▸ **What you need to do**
Copy each line below that has "none".

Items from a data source
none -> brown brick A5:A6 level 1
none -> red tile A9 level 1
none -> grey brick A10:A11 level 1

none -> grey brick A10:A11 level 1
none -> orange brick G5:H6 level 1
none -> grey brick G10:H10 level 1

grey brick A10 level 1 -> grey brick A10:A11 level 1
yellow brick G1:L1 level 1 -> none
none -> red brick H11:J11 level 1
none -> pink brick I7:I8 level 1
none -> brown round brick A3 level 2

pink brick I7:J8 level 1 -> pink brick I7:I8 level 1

▸ **Task answer**
none -> brown brick A5:A6 level 1
none -> red tile A9 level 1
none -> grey brick A10:A11 level 1
none -> grey brick A10:A11 level 1
none -> orange brick G5:H6 level 1
none -> grey brick G10:H10 level 1
yellow brick G1:L1 level 1 -> none
none -> red brick H11:J11 level 1
none -> pink brick I7:I8 level 1
none -> brown round brick A3 level 2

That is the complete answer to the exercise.